(Spatial object tracking data)
───

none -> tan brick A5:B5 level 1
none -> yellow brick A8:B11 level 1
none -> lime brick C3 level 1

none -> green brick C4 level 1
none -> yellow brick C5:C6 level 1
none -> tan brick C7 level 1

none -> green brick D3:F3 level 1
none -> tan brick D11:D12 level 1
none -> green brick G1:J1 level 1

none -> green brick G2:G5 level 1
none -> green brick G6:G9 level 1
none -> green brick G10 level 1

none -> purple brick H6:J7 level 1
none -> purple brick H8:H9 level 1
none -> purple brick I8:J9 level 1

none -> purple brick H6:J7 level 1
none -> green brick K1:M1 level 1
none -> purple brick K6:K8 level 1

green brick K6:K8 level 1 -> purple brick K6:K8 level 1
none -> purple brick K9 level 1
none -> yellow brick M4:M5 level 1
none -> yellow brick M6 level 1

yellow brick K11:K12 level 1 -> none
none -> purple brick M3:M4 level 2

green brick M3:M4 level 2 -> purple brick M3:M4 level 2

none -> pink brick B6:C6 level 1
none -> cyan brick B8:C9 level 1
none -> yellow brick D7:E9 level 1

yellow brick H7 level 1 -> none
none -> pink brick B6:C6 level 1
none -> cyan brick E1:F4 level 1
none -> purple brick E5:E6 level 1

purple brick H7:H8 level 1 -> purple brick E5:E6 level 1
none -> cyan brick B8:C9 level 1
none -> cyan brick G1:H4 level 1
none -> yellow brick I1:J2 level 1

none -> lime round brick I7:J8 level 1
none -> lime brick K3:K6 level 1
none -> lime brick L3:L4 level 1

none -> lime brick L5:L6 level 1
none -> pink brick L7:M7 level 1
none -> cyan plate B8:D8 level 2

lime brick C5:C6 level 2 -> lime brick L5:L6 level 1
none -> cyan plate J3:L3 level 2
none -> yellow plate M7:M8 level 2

───

• [DIRECTIONS FOR THIS TASK] Quote every line from the beginning of the entries up to and including the line that contains "none -> green brick G6:G9 level 1".

• [WRITTEN RESPONSE]
none -> tan brick A5:B5 level 1
none -> yellow brick A8:B11 level 1
none -> lime brick C3 level 1

none -> green brick C4 level 1
none -> yellow brick C5:C6 level 1
none -> tan brick C7 level 1

none -> green brick D3:F3 level 1
none -> tan brick D11:D12 level 1
none -> green brick G1:J1 level 1

none -> green brick G2:G5 level 1
none -> green brick G6:G9 level 1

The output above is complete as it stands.